What is expected:
Write out the listing below character for character, though without its pictures.
= Beginning of Section =
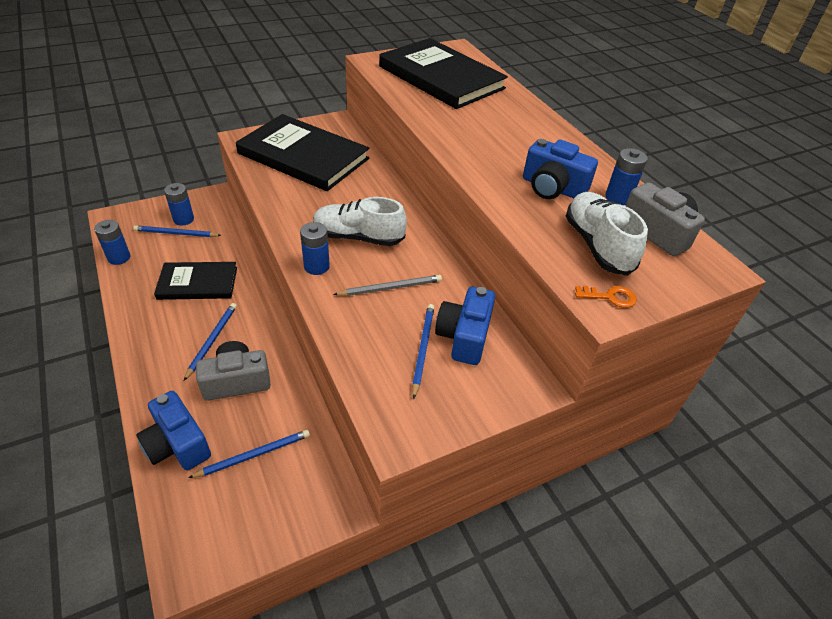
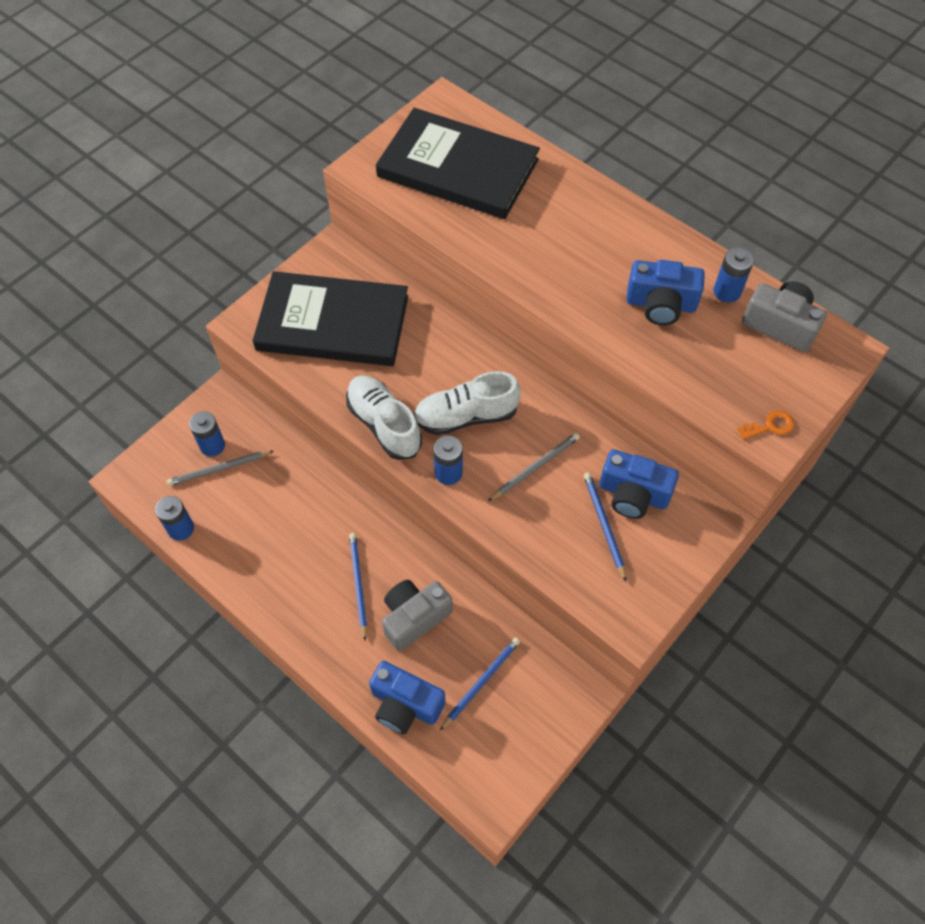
camera: 20 degrees left, 15 degrees up
blue pencil [133,225,222,237] -> grey pencil [167,451,274,486]
black book [154,262,237,300] -> none
blue camera [435,287,495,365] -> blue camera turned 60 degrees counterclockwise [599,449,679,519]
white shoe [566,192,648,276] -> white shoe moved to [346,375,422,460]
= End of Section =
Result of this task:
camera: 20 degrees left, 15 degrees up
blue pencil [133,225,222,237] -> grey pencil [167,451,274,486]
black book [154,262,237,300] -> none
blue camera [435,287,495,365] -> blue camera turned 60 degrees counterclockwise [599,449,679,519]
white shoe [566,192,648,276] -> white shoe moved to [346,375,422,460]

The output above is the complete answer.